Version comparison data:
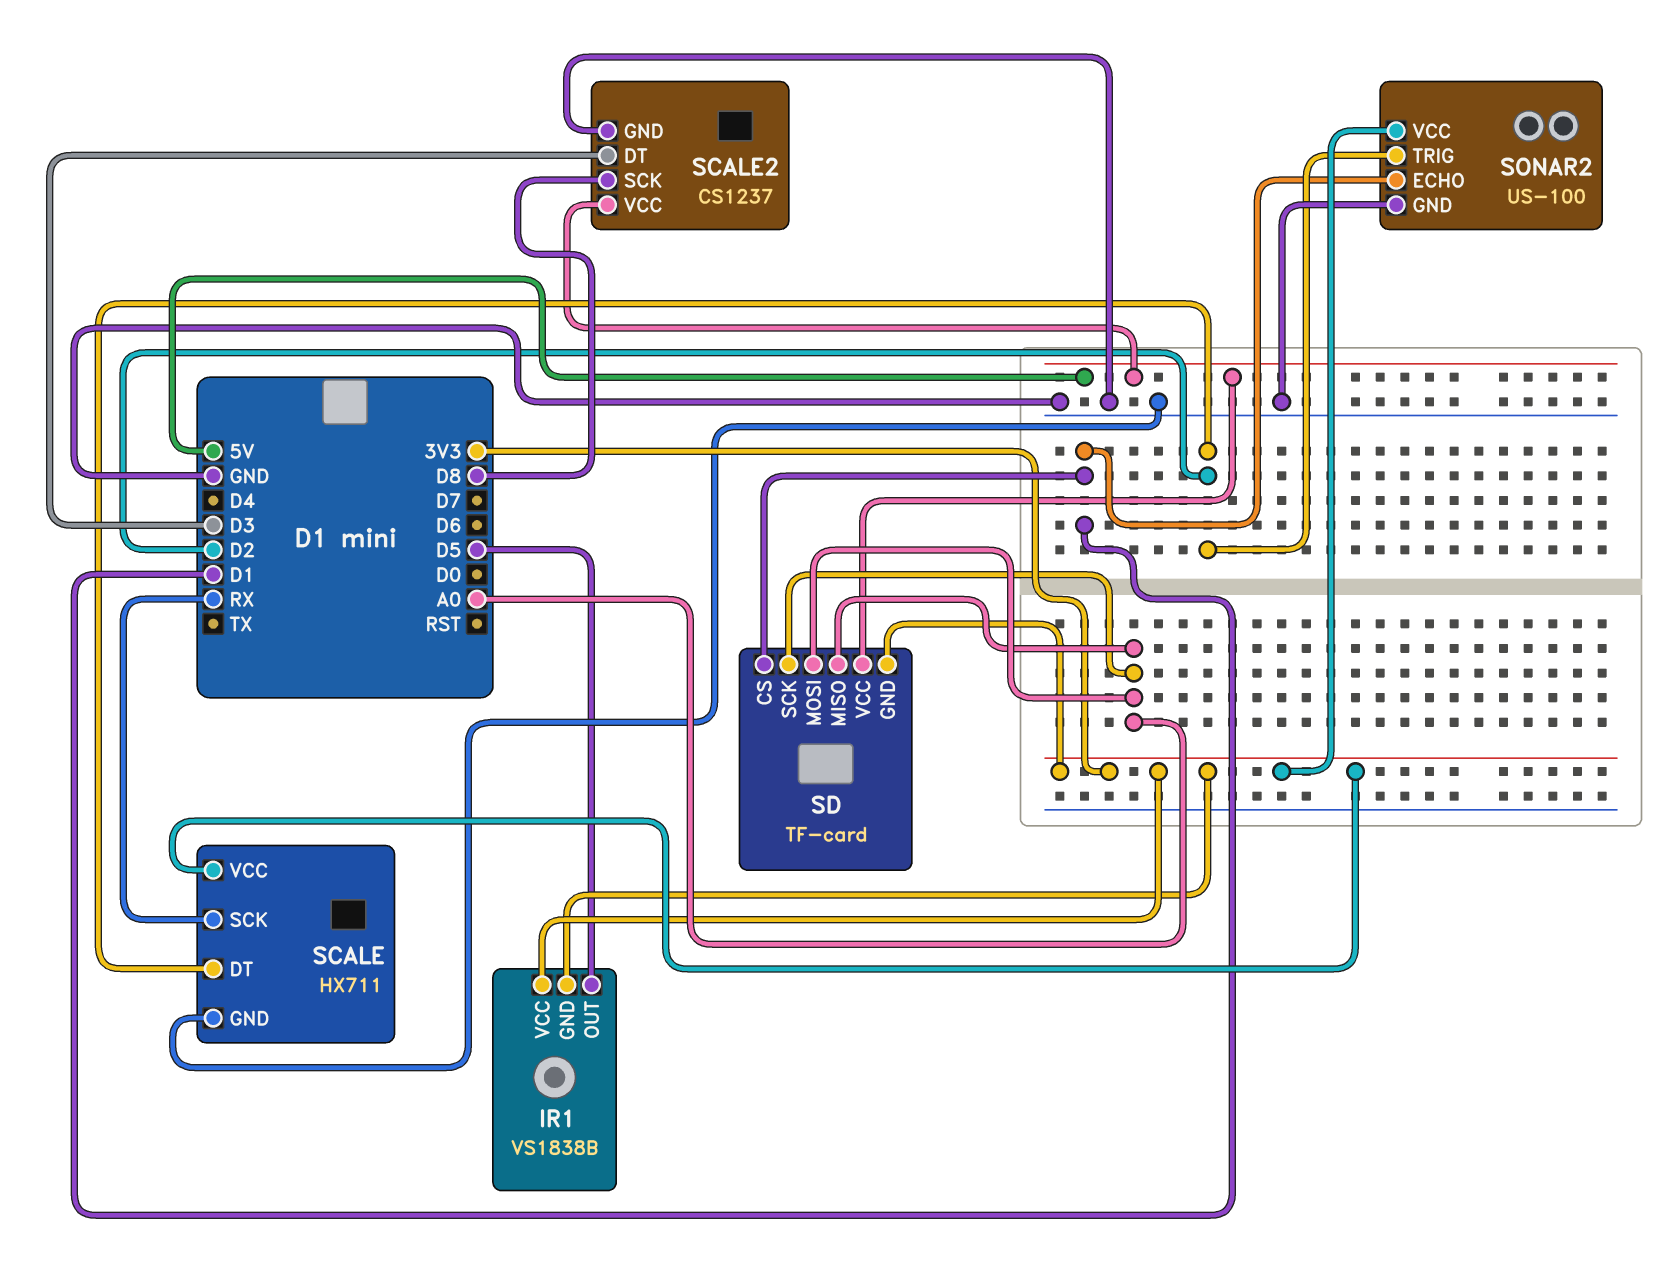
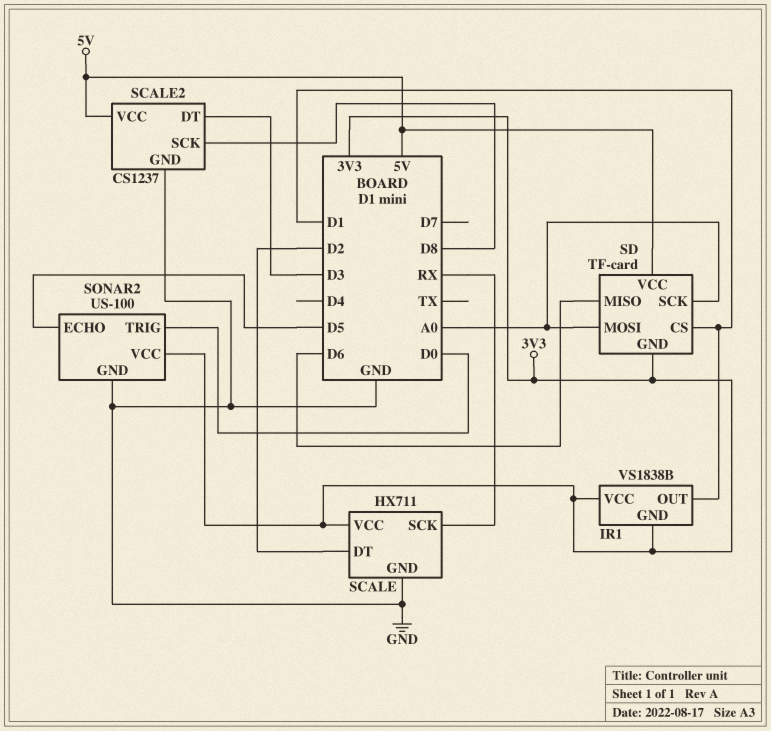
IR1 pin OUT: D5 -> D1
SD pin MISO: A0 -> D6
SONAR2 pin ECHO: D1 -> D5
SONAR2 pin TRIG: D2 -> D0

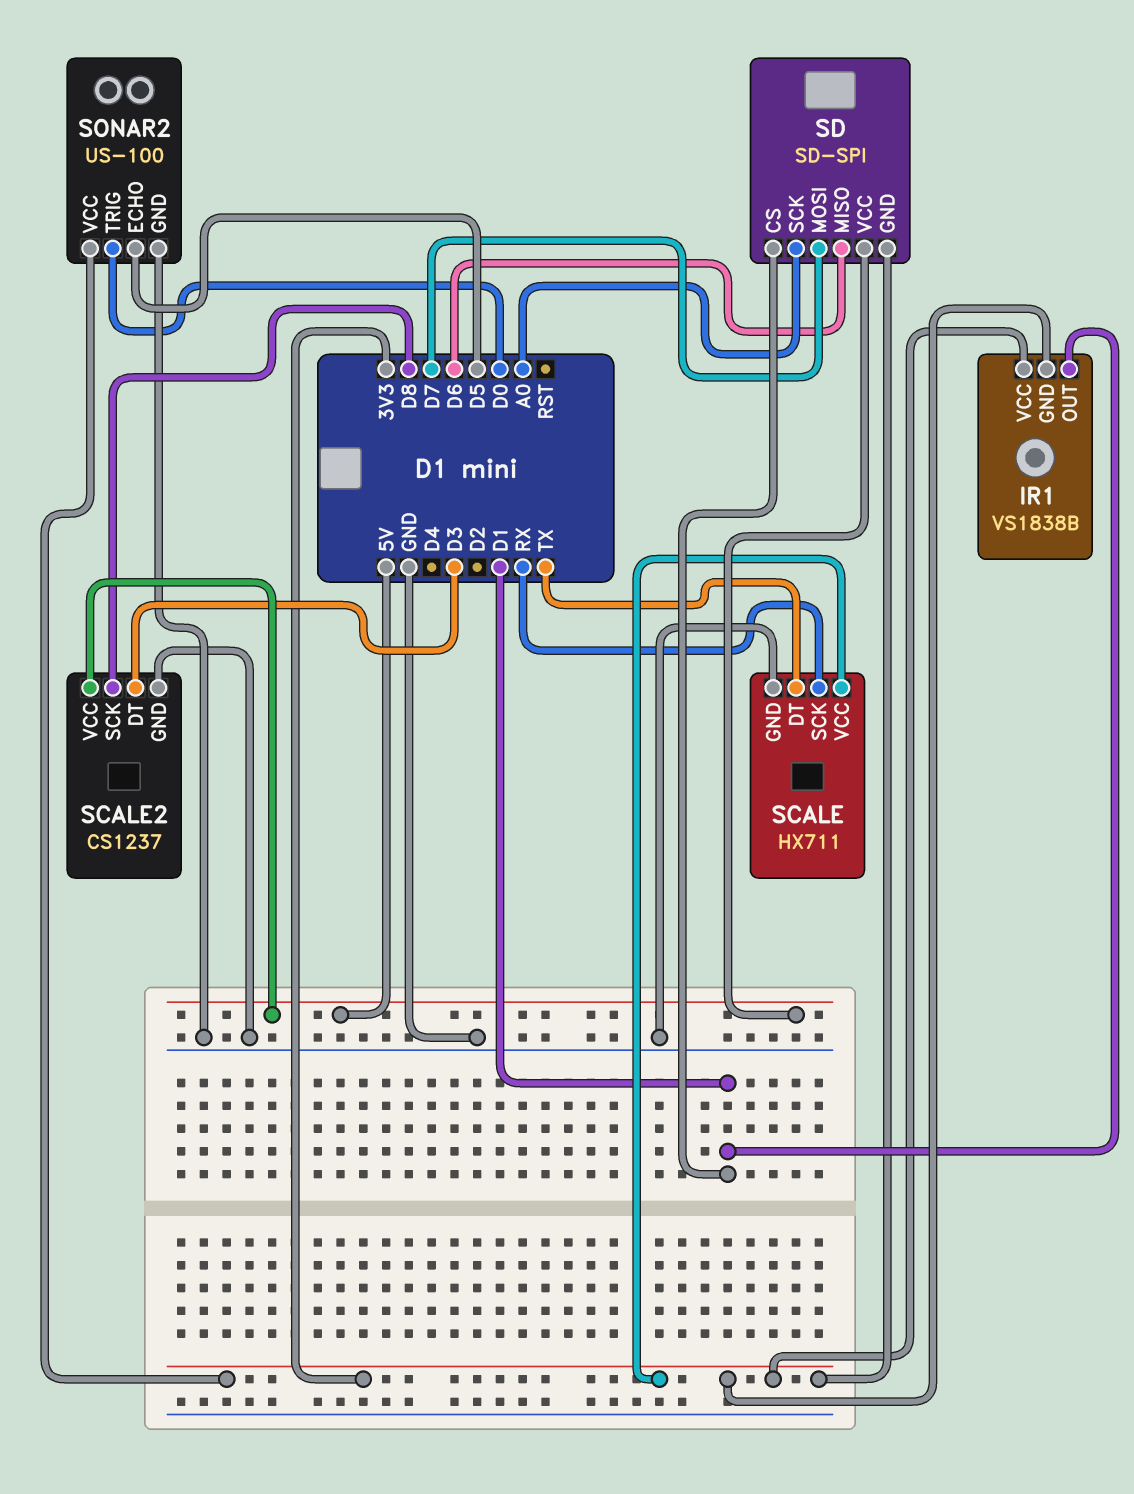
SCALE pin DT: D2 -> TX
SD: TF-card -> SD-SPI
SD pin MOSI: A0 -> D7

Required work: Drop the images and quote the entries word for word.

Answer area:
IR1 pin OUT: D5 -> D1
SD pin MISO: A0 -> D6
SONAR2 pin ECHO: D1 -> D5
SONAR2 pin TRIG: D2 -> D0

SCALE pin DT: D2 -> TX
SD: TF-card -> SD-SPI
SD pin MOSI: A0 -> D7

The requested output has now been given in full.